» Task description: In the entries that follow, how many lines contain "brick"? Answer with the number only.

» Records shown:
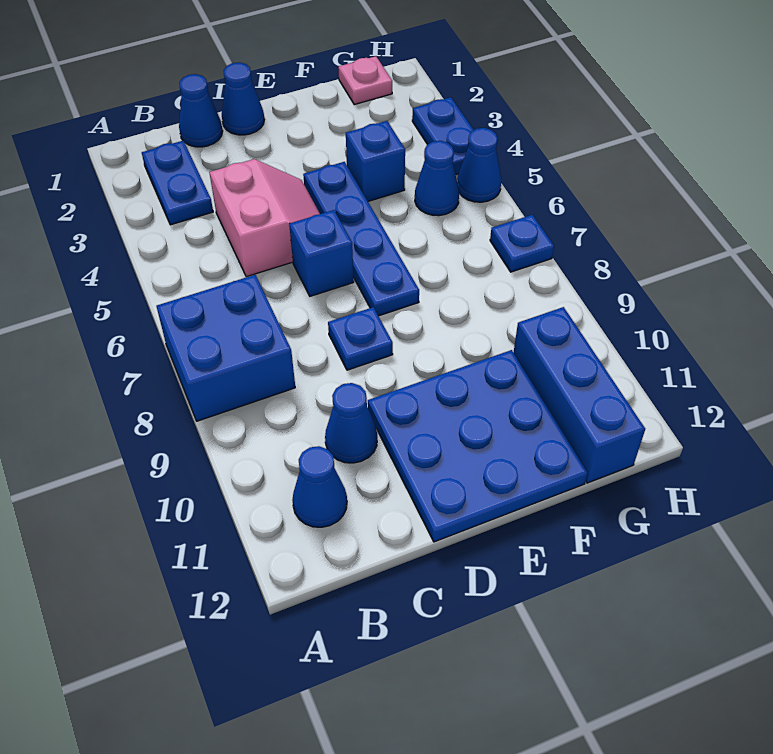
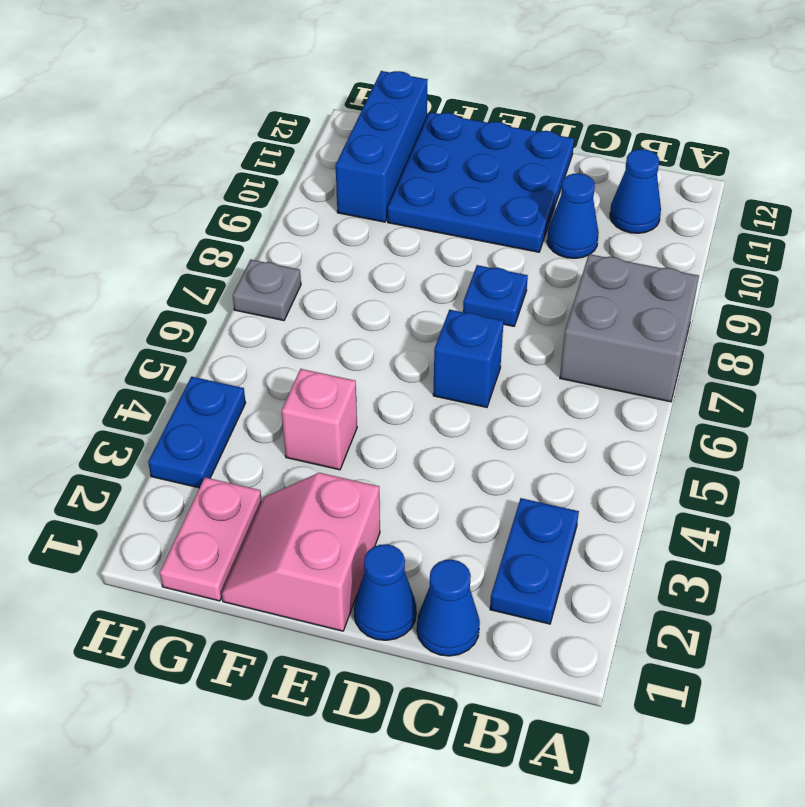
blue brick A7:B8 level 1 -> grey brick A7:B8 level 1
pink slope C4:D5 level 1 top C -> pink slope E1:F2 level 1 top E
blue plate E4:E7 level 1 -> none
blue brick F4 level 1 -> pink brick F4 level 1
pink plate G1 level 1 -> pink plate G1:G2 level 1
blue cone G5 level 1 -> none
blue cone H5 level 1 -> none
blue plate H7 level 1 -> grey plate H7 level 1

» Finished exercise: 2